Read through the records. Copy each line that has the word "gelb".

(Records for this exercise begins)

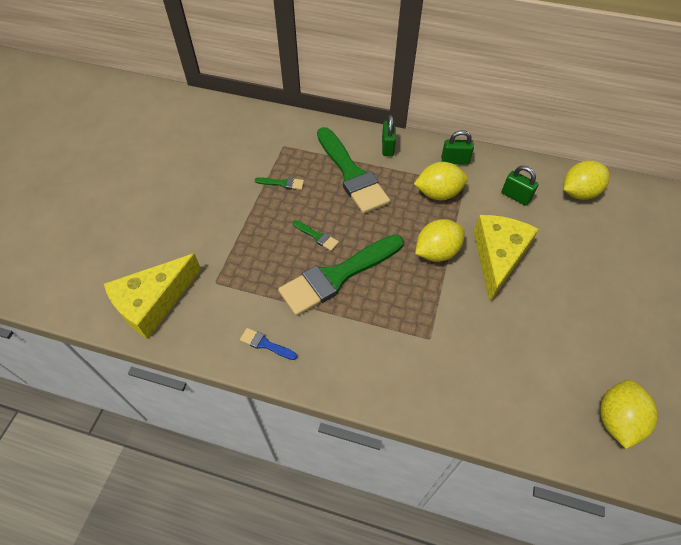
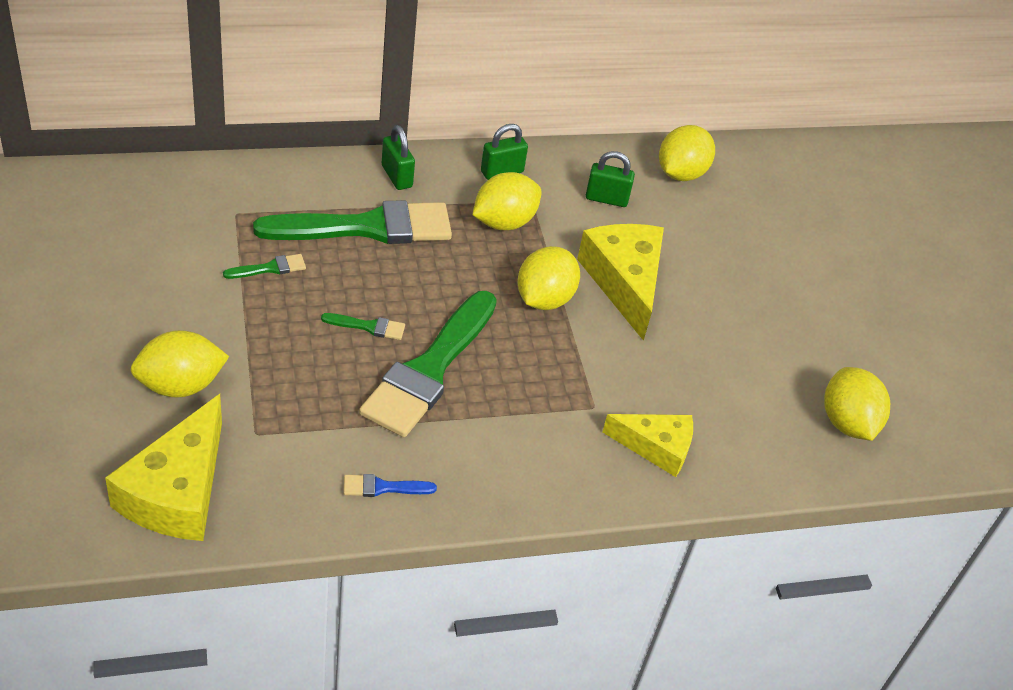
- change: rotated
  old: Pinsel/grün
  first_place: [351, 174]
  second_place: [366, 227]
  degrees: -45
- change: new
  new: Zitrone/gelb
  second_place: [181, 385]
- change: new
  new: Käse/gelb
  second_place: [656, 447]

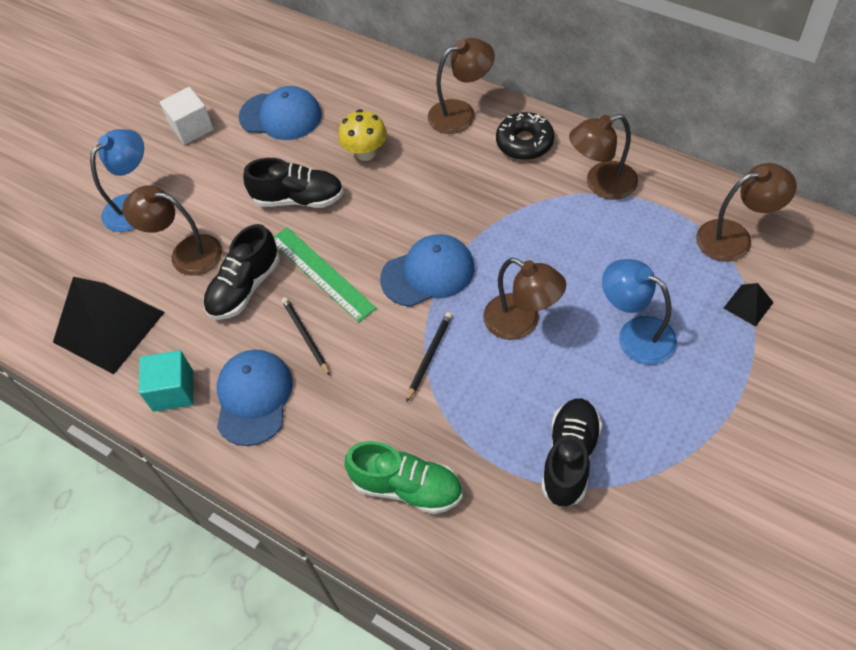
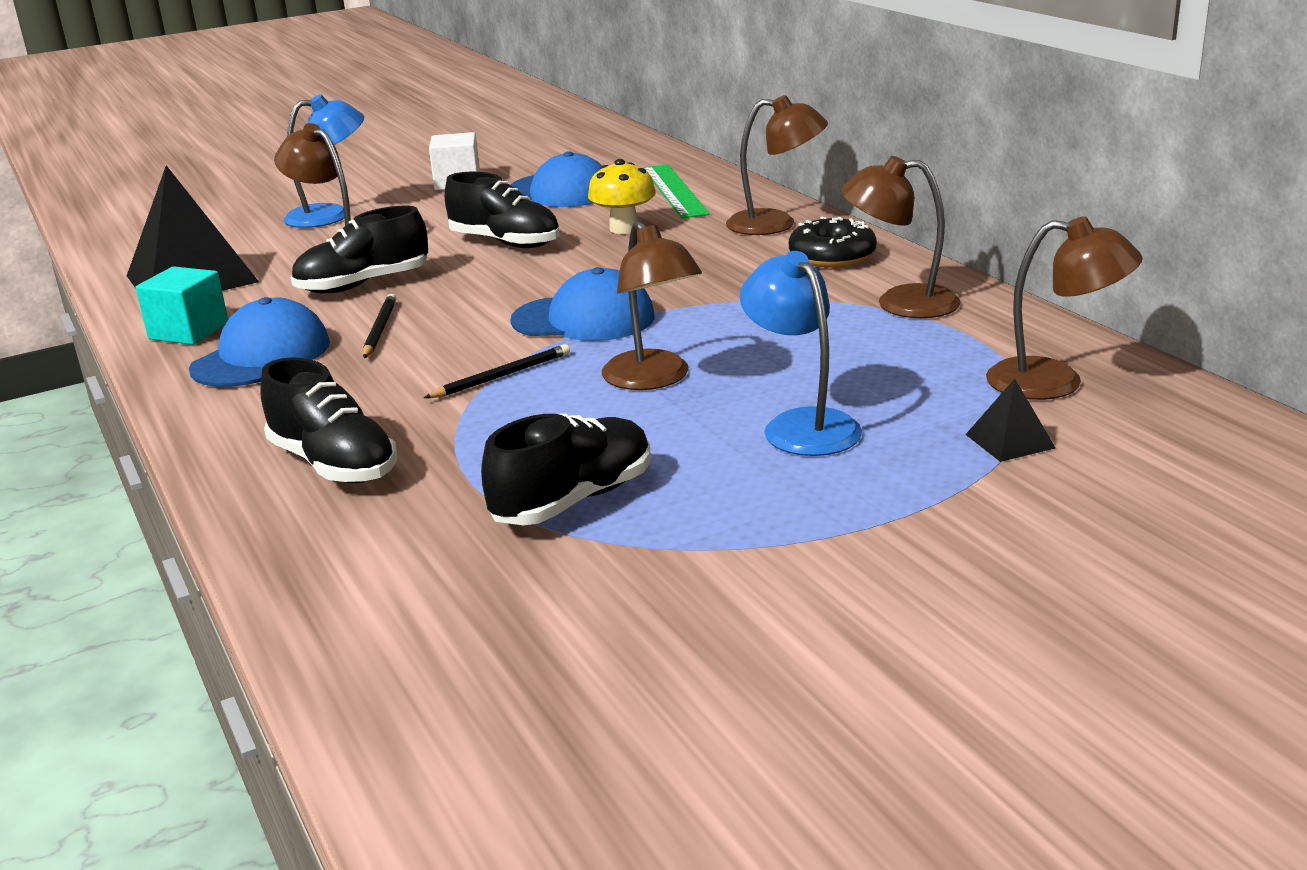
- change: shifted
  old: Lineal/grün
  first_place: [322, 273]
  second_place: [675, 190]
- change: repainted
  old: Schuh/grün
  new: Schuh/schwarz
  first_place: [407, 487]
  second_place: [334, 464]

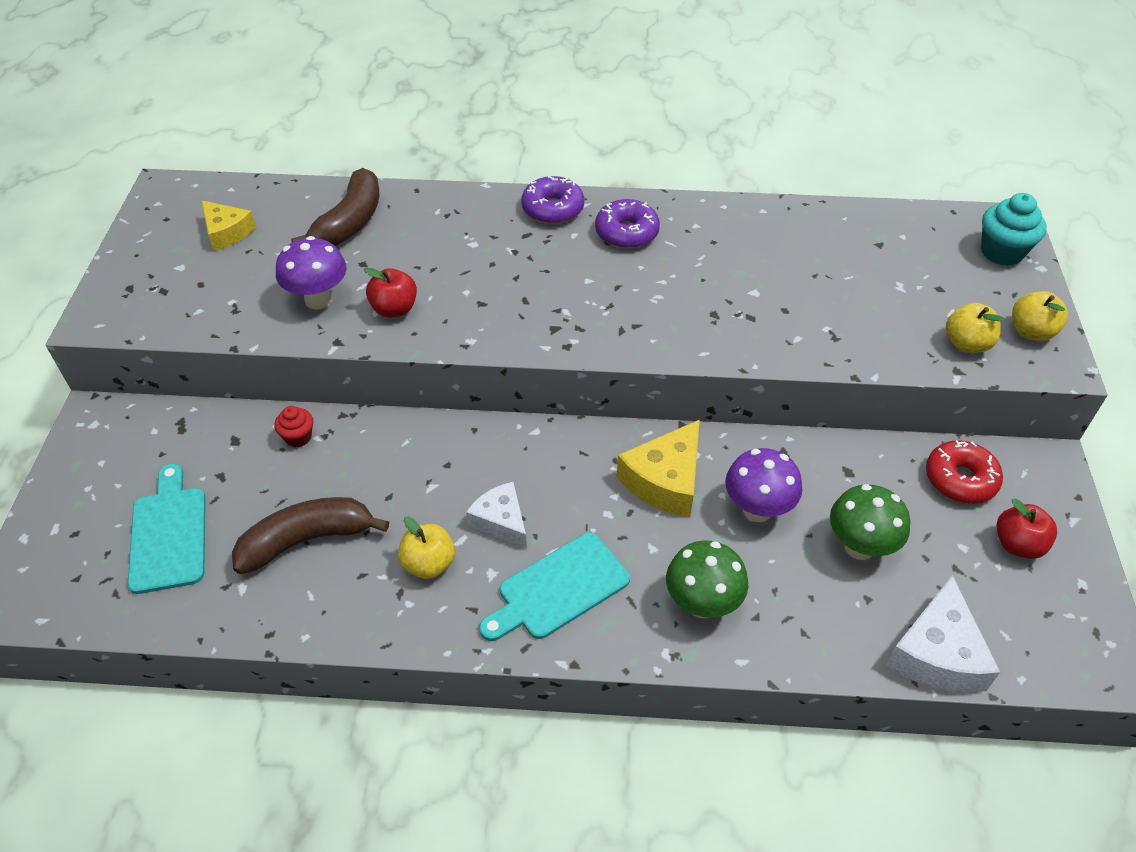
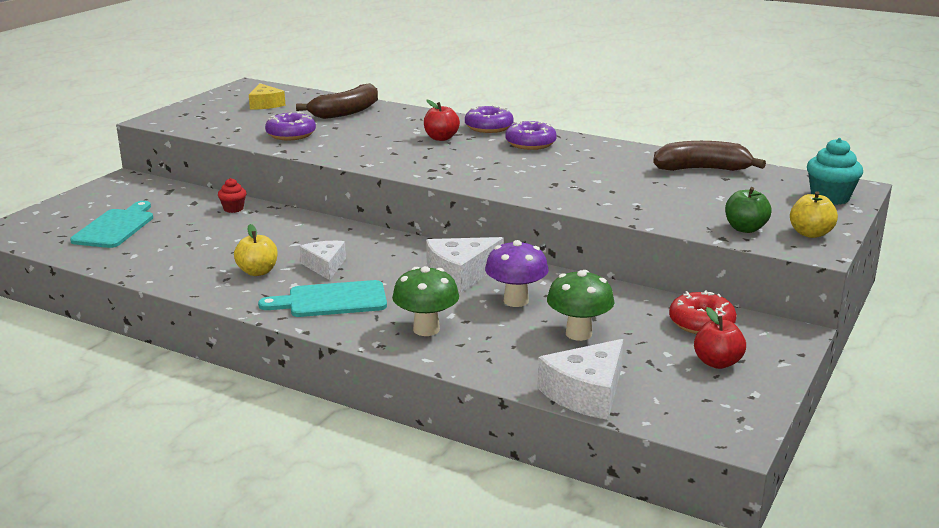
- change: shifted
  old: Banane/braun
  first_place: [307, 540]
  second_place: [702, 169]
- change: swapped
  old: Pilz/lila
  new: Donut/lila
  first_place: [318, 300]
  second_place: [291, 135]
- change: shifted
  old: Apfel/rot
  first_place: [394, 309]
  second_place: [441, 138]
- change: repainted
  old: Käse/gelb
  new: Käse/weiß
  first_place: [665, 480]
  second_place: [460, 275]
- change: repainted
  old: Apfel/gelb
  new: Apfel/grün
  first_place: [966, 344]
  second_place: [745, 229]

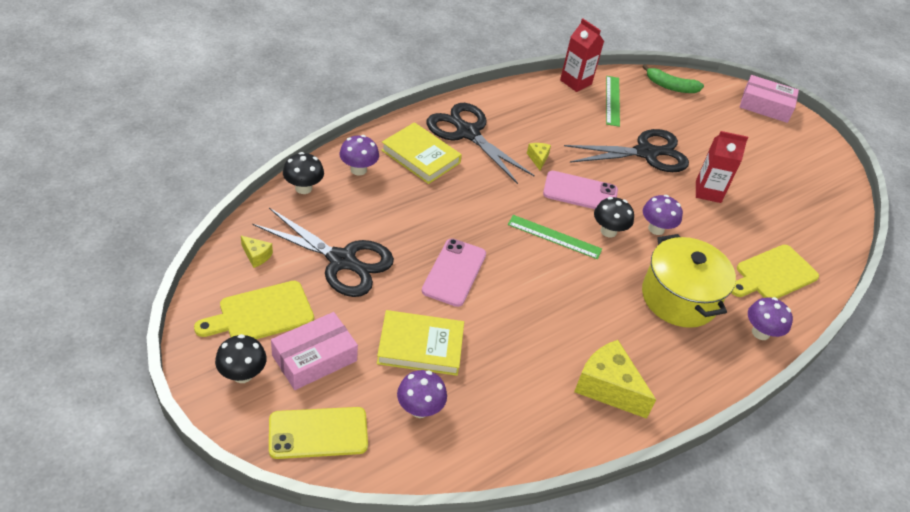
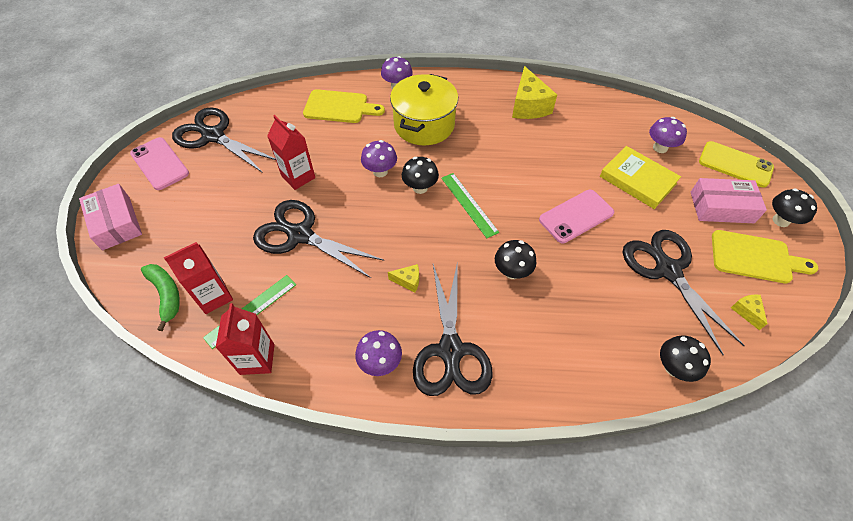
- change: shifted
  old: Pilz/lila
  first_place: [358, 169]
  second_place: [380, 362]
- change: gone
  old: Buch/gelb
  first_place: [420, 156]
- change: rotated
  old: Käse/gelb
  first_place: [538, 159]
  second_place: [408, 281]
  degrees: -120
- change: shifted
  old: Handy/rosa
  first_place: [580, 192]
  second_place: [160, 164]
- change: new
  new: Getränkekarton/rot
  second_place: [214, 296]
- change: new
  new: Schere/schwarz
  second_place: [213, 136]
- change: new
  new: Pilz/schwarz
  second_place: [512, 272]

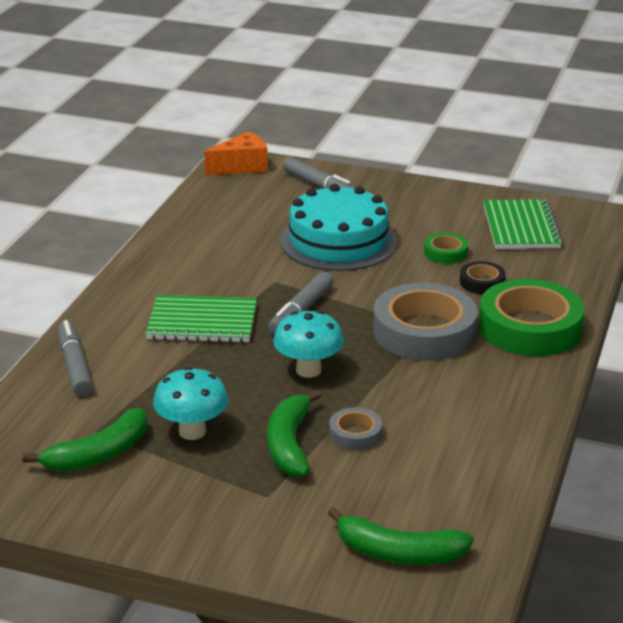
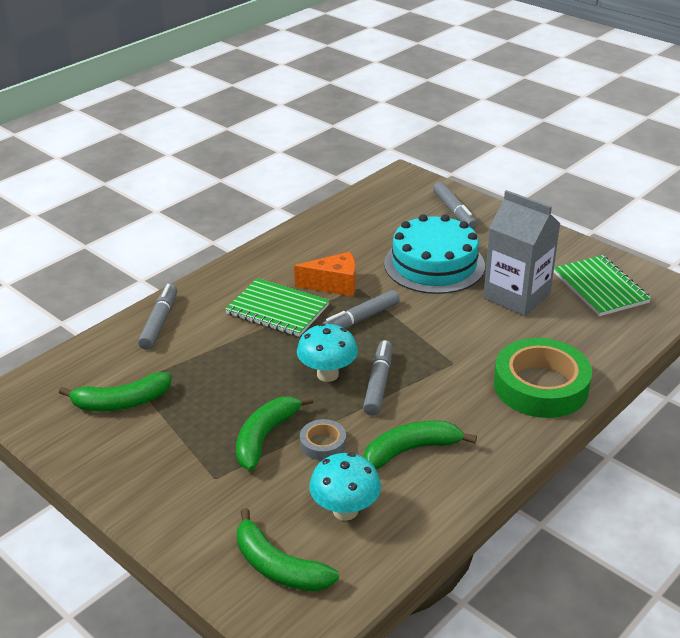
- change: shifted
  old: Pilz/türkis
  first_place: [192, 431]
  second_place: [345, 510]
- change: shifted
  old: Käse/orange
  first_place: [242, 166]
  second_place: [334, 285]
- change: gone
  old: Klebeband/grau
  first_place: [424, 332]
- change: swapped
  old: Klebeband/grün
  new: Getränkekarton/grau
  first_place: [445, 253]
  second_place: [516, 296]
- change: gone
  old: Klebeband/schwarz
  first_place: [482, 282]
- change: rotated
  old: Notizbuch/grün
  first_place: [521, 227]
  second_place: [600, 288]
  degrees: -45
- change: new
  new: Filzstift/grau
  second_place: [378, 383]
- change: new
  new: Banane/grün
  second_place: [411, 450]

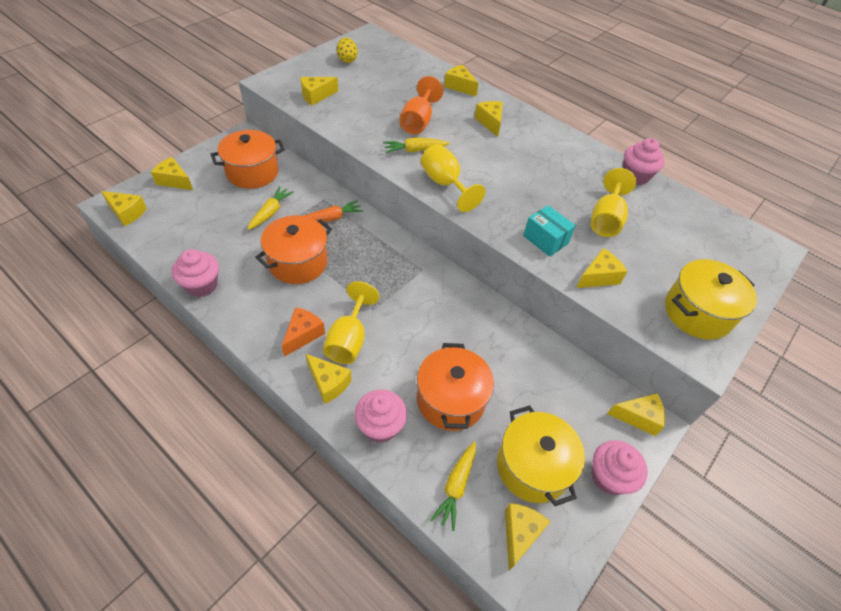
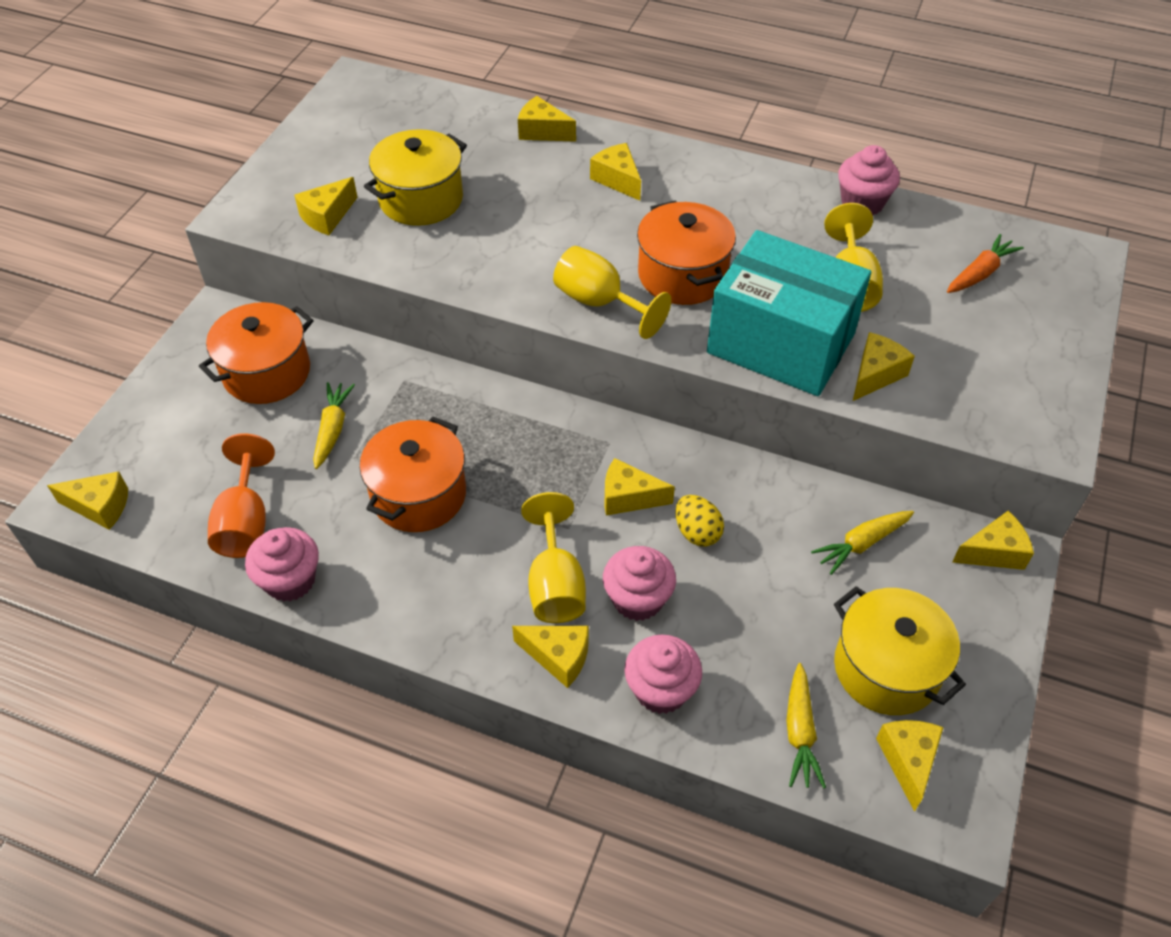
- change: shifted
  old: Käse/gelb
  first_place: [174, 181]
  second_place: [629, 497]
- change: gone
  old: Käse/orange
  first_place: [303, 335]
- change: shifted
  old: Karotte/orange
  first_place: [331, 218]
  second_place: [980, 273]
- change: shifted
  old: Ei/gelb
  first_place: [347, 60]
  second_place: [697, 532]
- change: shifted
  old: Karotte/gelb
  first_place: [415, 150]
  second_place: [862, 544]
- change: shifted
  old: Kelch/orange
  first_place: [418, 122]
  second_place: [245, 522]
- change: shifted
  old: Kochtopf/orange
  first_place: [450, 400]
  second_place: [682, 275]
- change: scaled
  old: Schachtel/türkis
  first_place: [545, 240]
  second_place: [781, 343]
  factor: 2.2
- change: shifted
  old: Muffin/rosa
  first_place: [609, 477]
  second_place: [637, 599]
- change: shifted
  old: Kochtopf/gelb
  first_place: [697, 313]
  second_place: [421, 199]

(Records for this exercise ends)

■ Exercise result ■
  new: Zitrone/gelb
  new: Käse/gelb
  old: Käse/gelb
  old: Apfel/gelb
  old: Buch/gelb
  old: Käse/gelb
  old: Käse/gelb
  old: Ei/gelb
  old: Karotte/gelb
  old: Kochtopf/gelb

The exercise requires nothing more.